Task inputs ::

════

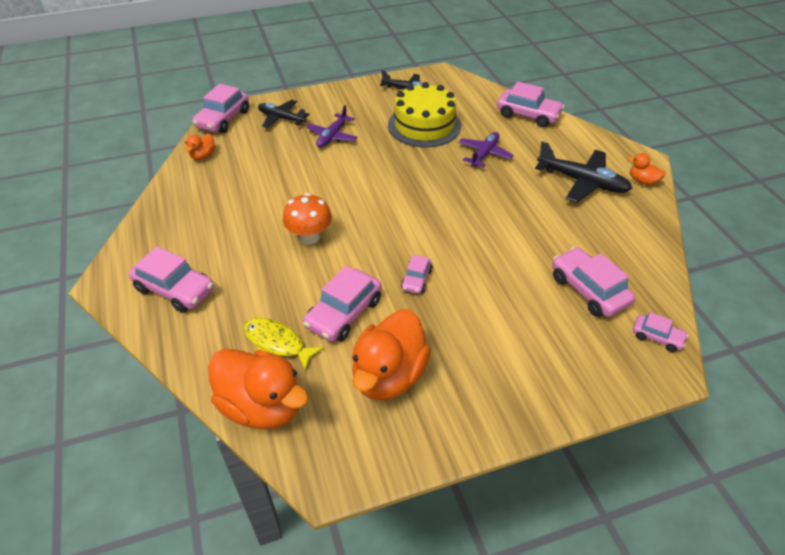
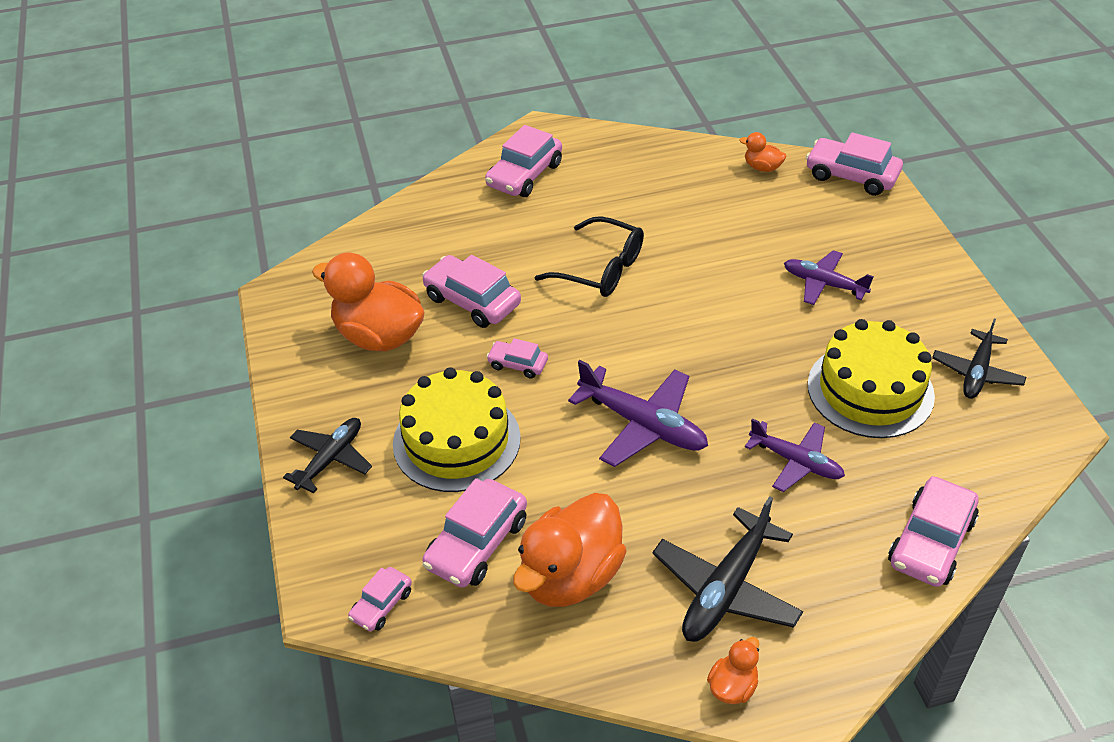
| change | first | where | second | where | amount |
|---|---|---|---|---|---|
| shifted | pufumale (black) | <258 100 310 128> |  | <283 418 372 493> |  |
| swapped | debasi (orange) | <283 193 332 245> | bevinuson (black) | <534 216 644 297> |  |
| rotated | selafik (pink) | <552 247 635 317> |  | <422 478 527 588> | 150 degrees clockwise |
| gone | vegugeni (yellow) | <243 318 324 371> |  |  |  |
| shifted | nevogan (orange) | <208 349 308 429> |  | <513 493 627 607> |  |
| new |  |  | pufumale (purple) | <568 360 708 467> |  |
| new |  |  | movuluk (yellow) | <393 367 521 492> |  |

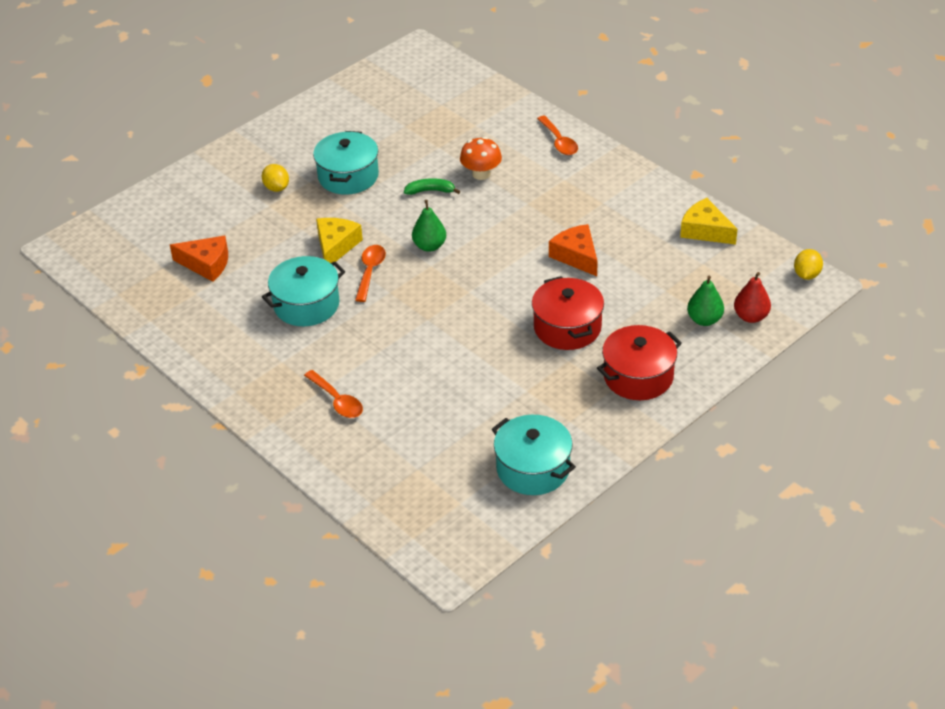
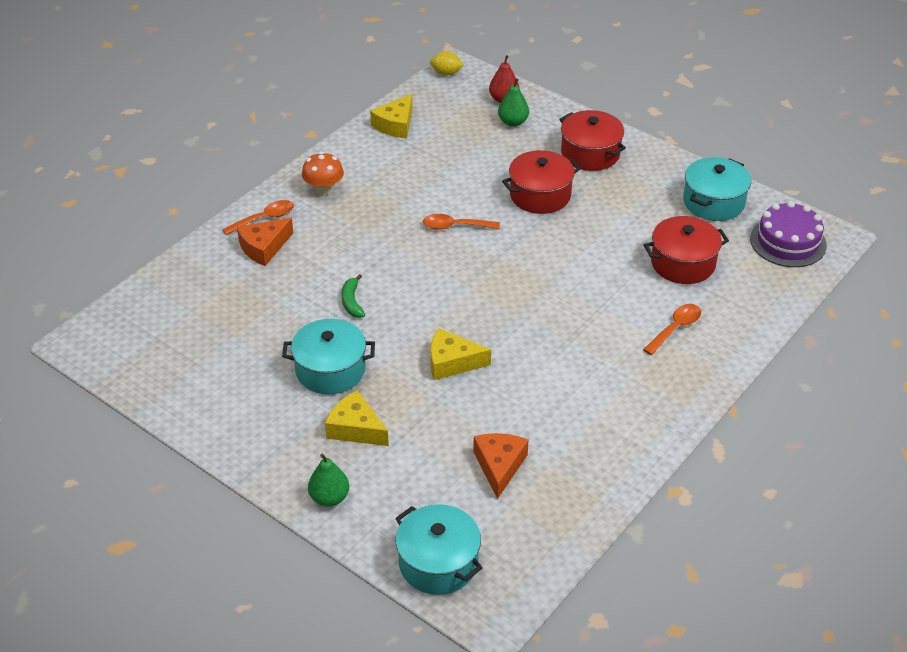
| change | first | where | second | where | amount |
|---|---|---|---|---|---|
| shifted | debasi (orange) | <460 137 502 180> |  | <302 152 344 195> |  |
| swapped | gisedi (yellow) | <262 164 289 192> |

════

Please copy the data above word for word, but only from the line that contains "shifted | nevogan" through the final line, both included, and without the pictures.

| shifted | nevogan (orange) | <208 349 308 429> |  | <513 493 627 607> |  |
| new |  |  | pufumale (purple) | <568 360 708 467> |  |
| new |  |  | movuluk (yellow) | <393 367 521 492> |  |

| change | first | where | second | where | amount |
|---|---|---|---|---|---|
| shifted | debasi (orange) | <460 137 502 180> |  | <302 152 344 195> |  |
| swapped | gisedi (yellow) | <262 164 289 192> |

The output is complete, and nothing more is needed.